▸ What this task involves: Reproduce all the data, character for character.

▸ Supplied records:

· · ·

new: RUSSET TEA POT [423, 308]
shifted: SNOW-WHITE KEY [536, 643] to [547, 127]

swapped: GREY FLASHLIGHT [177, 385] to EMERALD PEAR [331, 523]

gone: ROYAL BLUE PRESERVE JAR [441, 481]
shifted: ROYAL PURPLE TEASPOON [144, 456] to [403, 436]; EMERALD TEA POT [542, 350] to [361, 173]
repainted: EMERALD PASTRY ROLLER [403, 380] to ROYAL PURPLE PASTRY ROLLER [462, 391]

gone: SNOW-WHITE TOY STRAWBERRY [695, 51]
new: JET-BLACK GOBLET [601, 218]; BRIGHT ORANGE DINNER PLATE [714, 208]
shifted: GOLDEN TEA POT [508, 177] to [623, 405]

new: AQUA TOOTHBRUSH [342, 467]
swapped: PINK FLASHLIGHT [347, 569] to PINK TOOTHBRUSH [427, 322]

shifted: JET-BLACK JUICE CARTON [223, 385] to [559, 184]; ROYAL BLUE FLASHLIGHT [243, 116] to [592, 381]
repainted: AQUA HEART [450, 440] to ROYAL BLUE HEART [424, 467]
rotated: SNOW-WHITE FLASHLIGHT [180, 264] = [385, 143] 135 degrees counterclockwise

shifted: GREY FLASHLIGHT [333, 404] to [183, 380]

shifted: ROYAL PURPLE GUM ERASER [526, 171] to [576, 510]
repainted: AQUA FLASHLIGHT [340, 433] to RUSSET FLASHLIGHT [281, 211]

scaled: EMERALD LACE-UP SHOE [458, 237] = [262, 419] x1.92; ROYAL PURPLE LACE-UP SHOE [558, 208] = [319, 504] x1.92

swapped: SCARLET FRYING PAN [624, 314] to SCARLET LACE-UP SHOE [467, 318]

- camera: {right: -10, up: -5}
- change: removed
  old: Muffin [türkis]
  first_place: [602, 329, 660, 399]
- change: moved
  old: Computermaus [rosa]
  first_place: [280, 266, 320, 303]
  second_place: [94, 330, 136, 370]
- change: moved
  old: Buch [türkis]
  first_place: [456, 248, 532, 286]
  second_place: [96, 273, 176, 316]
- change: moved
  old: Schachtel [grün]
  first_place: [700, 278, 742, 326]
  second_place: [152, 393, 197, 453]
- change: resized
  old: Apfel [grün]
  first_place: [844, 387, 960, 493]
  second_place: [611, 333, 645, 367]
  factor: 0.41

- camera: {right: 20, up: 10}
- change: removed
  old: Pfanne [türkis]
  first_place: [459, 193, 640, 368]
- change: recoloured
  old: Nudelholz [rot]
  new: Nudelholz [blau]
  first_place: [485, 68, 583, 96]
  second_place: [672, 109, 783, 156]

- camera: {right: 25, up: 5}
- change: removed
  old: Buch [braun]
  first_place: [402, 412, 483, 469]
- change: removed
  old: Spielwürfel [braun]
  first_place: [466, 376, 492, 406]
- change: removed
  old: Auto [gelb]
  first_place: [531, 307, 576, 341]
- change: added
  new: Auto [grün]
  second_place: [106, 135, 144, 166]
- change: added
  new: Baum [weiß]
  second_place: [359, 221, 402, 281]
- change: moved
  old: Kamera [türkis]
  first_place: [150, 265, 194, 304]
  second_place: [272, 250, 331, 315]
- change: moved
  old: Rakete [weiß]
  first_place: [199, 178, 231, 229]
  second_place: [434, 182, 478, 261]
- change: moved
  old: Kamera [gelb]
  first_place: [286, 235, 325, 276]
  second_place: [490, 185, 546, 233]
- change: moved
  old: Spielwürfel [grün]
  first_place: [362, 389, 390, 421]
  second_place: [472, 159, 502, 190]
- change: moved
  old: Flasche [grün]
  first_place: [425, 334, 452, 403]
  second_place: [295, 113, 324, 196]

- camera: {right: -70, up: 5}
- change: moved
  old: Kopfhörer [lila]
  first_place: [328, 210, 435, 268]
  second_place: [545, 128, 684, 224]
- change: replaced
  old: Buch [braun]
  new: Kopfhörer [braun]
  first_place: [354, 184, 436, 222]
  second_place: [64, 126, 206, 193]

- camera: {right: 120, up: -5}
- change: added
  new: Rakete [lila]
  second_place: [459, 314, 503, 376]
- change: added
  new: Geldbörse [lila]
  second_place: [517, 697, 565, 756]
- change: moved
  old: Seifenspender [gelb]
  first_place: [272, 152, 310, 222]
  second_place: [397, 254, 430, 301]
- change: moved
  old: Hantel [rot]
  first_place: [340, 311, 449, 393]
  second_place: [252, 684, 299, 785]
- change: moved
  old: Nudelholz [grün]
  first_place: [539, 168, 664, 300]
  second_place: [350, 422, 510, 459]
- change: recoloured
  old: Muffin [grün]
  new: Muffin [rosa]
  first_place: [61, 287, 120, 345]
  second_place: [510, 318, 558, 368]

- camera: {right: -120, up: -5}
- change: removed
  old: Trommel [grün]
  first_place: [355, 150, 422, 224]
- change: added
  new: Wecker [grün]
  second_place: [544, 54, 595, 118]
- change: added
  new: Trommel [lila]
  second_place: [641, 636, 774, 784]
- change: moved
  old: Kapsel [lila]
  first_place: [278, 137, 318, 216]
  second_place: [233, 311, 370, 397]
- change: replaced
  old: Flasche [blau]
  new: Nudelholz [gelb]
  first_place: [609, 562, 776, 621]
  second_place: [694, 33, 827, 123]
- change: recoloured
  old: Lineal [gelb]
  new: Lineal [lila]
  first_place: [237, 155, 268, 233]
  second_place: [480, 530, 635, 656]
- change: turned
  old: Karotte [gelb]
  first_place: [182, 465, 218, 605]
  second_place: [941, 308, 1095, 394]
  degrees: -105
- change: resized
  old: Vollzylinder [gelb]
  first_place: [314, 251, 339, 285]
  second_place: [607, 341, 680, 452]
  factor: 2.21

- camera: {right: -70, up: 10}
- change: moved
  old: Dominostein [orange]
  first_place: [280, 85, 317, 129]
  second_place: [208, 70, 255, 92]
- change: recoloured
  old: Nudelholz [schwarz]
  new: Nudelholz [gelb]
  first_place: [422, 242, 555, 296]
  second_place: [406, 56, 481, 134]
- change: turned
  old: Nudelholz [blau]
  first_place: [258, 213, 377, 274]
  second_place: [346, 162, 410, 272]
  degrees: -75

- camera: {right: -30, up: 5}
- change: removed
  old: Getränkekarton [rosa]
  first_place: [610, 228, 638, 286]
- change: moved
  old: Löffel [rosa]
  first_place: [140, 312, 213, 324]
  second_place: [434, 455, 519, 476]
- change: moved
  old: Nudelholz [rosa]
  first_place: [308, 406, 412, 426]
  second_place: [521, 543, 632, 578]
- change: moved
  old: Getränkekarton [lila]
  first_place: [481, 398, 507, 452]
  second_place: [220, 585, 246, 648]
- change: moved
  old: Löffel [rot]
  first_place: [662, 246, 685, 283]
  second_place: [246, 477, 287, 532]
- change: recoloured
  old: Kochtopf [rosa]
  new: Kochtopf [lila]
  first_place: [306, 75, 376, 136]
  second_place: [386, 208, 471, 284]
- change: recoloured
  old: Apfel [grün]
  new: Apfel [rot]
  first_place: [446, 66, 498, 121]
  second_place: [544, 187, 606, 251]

· · ·

▸ Your response:
new: RUSSET TEA POT [423, 308]
shifted: SNOW-WHITE KEY [536, 643] to [547, 127]

swapped: GREY FLASHLIGHT [177, 385] to EMERALD PEAR [331, 523]

gone: ROYAL BLUE PRESERVE JAR [441, 481]
shifted: ROYAL PURPLE TEASPOON [144, 456] to [403, 436]; EMERALD TEA POT [542, 350] to [361, 173]
repainted: EMERALD PASTRY ROLLER [403, 380] to ROYAL PURPLE PASTRY ROLLER [462, 391]

gone: SNOW-WHITE TOY STRAWBERRY [695, 51]
new: JET-BLACK GOBLET [601, 218]; BRIGHT ORANGE DINNER PLATE [714, 208]
shifted: GOLDEN TEA POT [508, 177] to [623, 405]

new: AQUA TOOTHBRUSH [342, 467]
swapped: PINK FLASHLIGHT [347, 569] to PINK TOOTHBRUSH [427, 322]

shifted: JET-BLACK JUICE CARTON [223, 385] to [559, 184]; ROYAL BLUE FLASHLIGHT [243, 116] to [592, 381]
repainted: AQUA HEART [450, 440] to ROYAL BLUE HEART [424, 467]
rotated: SNOW-WHITE FLASHLIGHT [180, 264] = [385, 143] 135 degrees counterclockwise

shifted: GREY FLASHLIGHT [333, 404] to [183, 380]

shifted: ROYAL PURPLE GUM ERASER [526, 171] to [576, 510]
repainted: AQUA FLASHLIGHT [340, 433] to RUSSET FLASHLIGHT [281, 211]

scaled: EMERALD LACE-UP SHOE [458, 237] = [262, 419] x1.92; ROYAL PURPLE LACE-UP SHOE [558, 208] = [319, 504] x1.92

swapped: SCARLET FRYING PAN [624, 314] to SCARLET LACE-UP SHOE [467, 318]

- camera: {right: -10, up: -5}
- change: removed
  old: Muffin [türkis]
  first_place: [602, 329, 660, 399]
- change: moved
  old: Computermaus [rosa]
  first_place: [280, 266, 320, 303]
  second_place: [94, 330, 136, 370]
- change: moved
  old: Buch [türkis]
  first_place: [456, 248, 532, 286]
  second_place: [96, 273, 176, 316]
- change: moved
  old: Schachtel [grün]
  first_place: [700, 278, 742, 326]
  second_place: [152, 393, 197, 453]
- change: resized
  old: Apfel [grün]
  first_place: [844, 387, 960, 493]
  second_place: [611, 333, 645, 367]
  factor: 0.41

- camera: {right: 20, up: 10}
- change: removed
  old: Pfanne [türkis]
  first_place: [459, 193, 640, 368]
- change: recoloured
  old: Nudelholz [rot]
  new: Nudelholz [blau]
  first_place: [485, 68, 583, 96]
  second_place: [672, 109, 783, 156]

- camera: {right: 25, up: 5}
- change: removed
  old: Buch [braun]
  first_place: [402, 412, 483, 469]
- change: removed
  old: Spielwürfel [braun]
  first_place: [466, 376, 492, 406]
- change: removed
  old: Auto [gelb]
  first_place: [531, 307, 576, 341]
- change: added
  new: Auto [grün]
  second_place: [106, 135, 144, 166]
- change: added
  new: Baum [weiß]
  second_place: [359, 221, 402, 281]
- change: moved
  old: Kamera [türkis]
  first_place: [150, 265, 194, 304]
  second_place: [272, 250, 331, 315]
- change: moved
  old: Rakete [weiß]
  first_place: [199, 178, 231, 229]
  second_place: [434, 182, 478, 261]
- change: moved
  old: Kamera [gelb]
  first_place: [286, 235, 325, 276]
  second_place: [490, 185, 546, 233]
- change: moved
  old: Spielwürfel [grün]
  first_place: [362, 389, 390, 421]
  second_place: [472, 159, 502, 190]
- change: moved
  old: Flasche [grün]
  first_place: [425, 334, 452, 403]
  second_place: [295, 113, 324, 196]

- camera: {right: -70, up: 5}
- change: moved
  old: Kopfhörer [lila]
  first_place: [328, 210, 435, 268]
  second_place: [545, 128, 684, 224]
- change: replaced
  old: Buch [braun]
  new: Kopfhörer [braun]
  first_place: [354, 184, 436, 222]
  second_place: [64, 126, 206, 193]

- camera: {right: 120, up: -5}
- change: added
  new: Rakete [lila]
  second_place: [459, 314, 503, 376]
- change: added
  new: Geldbörse [lila]
  second_place: [517, 697, 565, 756]
- change: moved
  old: Seifenspender [gelb]
  first_place: [272, 152, 310, 222]
  second_place: [397, 254, 430, 301]
- change: moved
  old: Hantel [rot]
  first_place: [340, 311, 449, 393]
  second_place: [252, 684, 299, 785]
- change: moved
  old: Nudelholz [grün]
  first_place: [539, 168, 664, 300]
  second_place: [350, 422, 510, 459]
- change: recoloured
  old: Muffin [grün]
  new: Muffin [rosa]
  first_place: [61, 287, 120, 345]
  second_place: [510, 318, 558, 368]

- camera: {right: -120, up: -5}
- change: removed
  old: Trommel [grün]
  first_place: [355, 150, 422, 224]
- change: added
  new: Wecker [grün]
  second_place: [544, 54, 595, 118]
- change: added
  new: Trommel [lila]
  second_place: [641, 636, 774, 784]
- change: moved
  old: Kapsel [lila]
  first_place: [278, 137, 318, 216]
  second_place: [233, 311, 370, 397]
- change: replaced
  old: Flasche [blau]
  new: Nudelholz [gelb]
  first_place: [609, 562, 776, 621]
  second_place: [694, 33, 827, 123]
- change: recoloured
  old: Lineal [gelb]
  new: Lineal [lila]
  first_place: [237, 155, 268, 233]
  second_place: [480, 530, 635, 656]
- change: turned
  old: Karotte [gelb]
  first_place: [182, 465, 218, 605]
  second_place: [941, 308, 1095, 394]
  degrees: -105
- change: resized
  old: Vollzylinder [gelb]
  first_place: [314, 251, 339, 285]
  second_place: [607, 341, 680, 452]
  factor: 2.21

- camera: {right: -70, up: 10}
- change: moved
  old: Dominostein [orange]
  first_place: [280, 85, 317, 129]
  second_place: [208, 70, 255, 92]
- change: recoloured
  old: Nudelholz [schwarz]
  new: Nudelholz [gelb]
  first_place: [422, 242, 555, 296]
  second_place: [406, 56, 481, 134]
- change: turned
  old: Nudelholz [blau]
  first_place: [258, 213, 377, 274]
  second_place: [346, 162, 410, 272]
  degrees: -75

- camera: {right: -30, up: 5}
- change: removed
  old: Getränkekarton [rosa]
  first_place: [610, 228, 638, 286]
- change: moved
  old: Löffel [rosa]
  first_place: [140, 312, 213, 324]
  second_place: [434, 455, 519, 476]
- change: moved
  old: Nudelholz [rosa]
  first_place: [308, 406, 412, 426]
  second_place: [521, 543, 632, 578]
- change: moved
  old: Getränkekarton [lila]
  first_place: [481, 398, 507, 452]
  second_place: [220, 585, 246, 648]
- change: moved
  old: Löffel [rot]
  first_place: [662, 246, 685, 283]
  second_place: [246, 477, 287, 532]
- change: recoloured
  old: Kochtopf [rosa]
  new: Kochtopf [lila]
  first_place: [306, 75, 376, 136]
  second_place: [386, 208, 471, 284]
- change: recoloured
  old: Apfel [grün]
  new: Apfel [rot]
  first_place: [446, 66, 498, 121]
  second_place: [544, 187, 606, 251]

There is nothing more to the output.